--- START ---
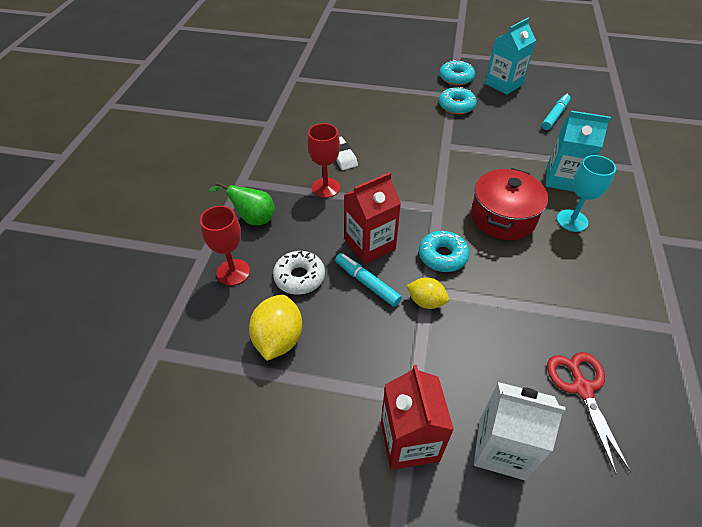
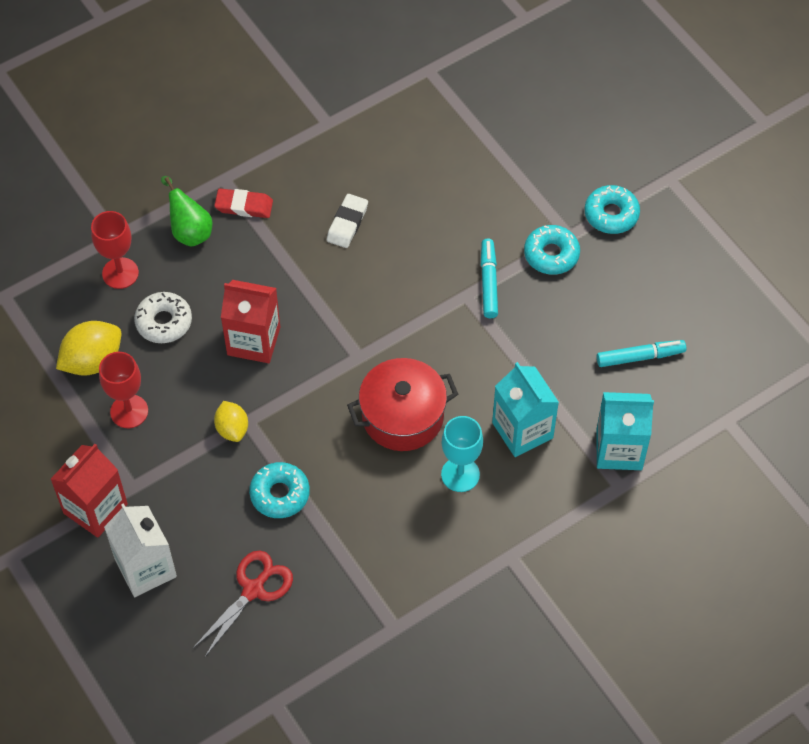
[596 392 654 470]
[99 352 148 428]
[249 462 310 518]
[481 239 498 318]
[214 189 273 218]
--- END ---
Each record must be quoted in full and exactly. Do not include the pictures.

[596 392 654 470]
[99 352 148 428]
[249 462 310 518]
[481 239 498 318]
[214 189 273 218]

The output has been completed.